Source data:
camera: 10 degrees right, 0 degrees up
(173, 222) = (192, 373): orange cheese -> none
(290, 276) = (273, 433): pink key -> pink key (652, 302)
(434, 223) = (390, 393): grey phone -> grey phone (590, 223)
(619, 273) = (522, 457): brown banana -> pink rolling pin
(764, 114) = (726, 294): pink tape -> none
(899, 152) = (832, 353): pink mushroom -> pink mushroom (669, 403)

--

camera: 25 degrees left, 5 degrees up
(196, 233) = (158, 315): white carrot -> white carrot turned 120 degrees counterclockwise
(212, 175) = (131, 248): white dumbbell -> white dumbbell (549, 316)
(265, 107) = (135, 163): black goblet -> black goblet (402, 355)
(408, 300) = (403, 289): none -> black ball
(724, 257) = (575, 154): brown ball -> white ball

WORK ORDER: Reprint exactly the lines above that start at the one with "(408, 300) = (403, 289): none -> black ball" and end at the one with "(724, 257) = (575, 154): brown", keeping both and adding none.

TASK OUTPUT:
(408, 300) = (403, 289): none -> black ball
(724, 257) = (575, 154): brown ball -> white ball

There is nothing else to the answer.